* ABOUT THIS EXERCISE
For the material that follows, return exactly the lines from the one with "R8: none -> 510 (+5V, RESET)" through the one with "D8: LED (A LED, K", both ends included.

* SUPPLIED RECORDS
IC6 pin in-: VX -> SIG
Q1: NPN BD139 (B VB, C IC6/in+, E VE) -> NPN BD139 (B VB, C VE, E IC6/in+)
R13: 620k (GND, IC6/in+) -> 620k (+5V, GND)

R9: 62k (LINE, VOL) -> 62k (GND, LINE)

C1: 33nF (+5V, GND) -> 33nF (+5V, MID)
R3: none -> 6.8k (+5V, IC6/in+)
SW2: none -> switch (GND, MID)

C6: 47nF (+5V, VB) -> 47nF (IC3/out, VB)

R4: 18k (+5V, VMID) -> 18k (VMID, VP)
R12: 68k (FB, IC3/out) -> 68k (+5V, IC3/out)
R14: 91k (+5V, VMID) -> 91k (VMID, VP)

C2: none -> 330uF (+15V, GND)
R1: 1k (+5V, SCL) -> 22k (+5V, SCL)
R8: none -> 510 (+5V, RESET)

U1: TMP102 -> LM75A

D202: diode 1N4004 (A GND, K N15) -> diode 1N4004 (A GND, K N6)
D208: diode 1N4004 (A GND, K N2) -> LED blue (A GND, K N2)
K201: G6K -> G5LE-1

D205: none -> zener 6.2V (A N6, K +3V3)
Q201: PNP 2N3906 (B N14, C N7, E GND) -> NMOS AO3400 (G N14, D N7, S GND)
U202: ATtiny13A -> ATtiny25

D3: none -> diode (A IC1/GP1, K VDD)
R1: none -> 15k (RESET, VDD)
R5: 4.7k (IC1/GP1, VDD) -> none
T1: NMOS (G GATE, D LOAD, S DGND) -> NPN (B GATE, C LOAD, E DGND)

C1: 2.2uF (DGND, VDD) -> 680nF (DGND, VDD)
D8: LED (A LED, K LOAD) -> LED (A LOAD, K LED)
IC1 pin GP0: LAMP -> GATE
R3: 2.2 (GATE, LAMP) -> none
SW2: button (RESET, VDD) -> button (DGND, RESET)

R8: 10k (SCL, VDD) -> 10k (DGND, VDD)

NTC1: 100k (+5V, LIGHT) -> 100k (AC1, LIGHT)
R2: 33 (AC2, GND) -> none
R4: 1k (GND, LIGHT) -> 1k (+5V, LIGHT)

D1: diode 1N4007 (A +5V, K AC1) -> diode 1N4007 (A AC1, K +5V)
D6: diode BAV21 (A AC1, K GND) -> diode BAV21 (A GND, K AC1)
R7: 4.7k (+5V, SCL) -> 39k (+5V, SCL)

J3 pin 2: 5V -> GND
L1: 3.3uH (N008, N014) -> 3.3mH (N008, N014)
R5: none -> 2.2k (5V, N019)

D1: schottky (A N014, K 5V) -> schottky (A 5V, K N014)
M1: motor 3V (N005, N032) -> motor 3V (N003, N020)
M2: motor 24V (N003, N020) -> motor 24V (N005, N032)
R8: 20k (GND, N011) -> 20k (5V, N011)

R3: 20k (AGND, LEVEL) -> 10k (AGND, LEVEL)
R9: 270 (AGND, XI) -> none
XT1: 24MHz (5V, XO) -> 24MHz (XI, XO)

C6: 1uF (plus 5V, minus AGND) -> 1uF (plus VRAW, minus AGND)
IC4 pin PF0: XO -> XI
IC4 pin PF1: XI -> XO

* RESPONSE BELOW
R8: none -> 510 (+5V, RESET)

U1: TMP102 -> LM75A

D202: diode 1N4004 (A GND, K N15) -> diode 1N4004 (A GND, K N6)
D208: diode 1N4004 (A GND, K N2) -> LED blue (A GND, K N2)
K201: G6K -> G5LE-1

D205: none -> zener 6.2V (A N6, K +3V3)
Q201: PNP 2N3906 (B N14, C N7, E GND) -> NMOS AO3400 (G N14, D N7, S GND)
U202: ATtiny13A -> ATtiny25

D3: none -> diode (A IC1/GP1, K VDD)
R1: none -> 15k (RESET, VDD)
R5: 4.7k (IC1/GP1, VDD) -> none
T1: NMOS (G GATE, D LOAD, S DGND) -> NPN (B GATE, C LOAD, E DGND)

C1: 2.2uF (DGND, VDD) -> 680nF (DGND, VDD)
D8: LED (A LED, K LOAD) -> LED (A LOAD, K LED)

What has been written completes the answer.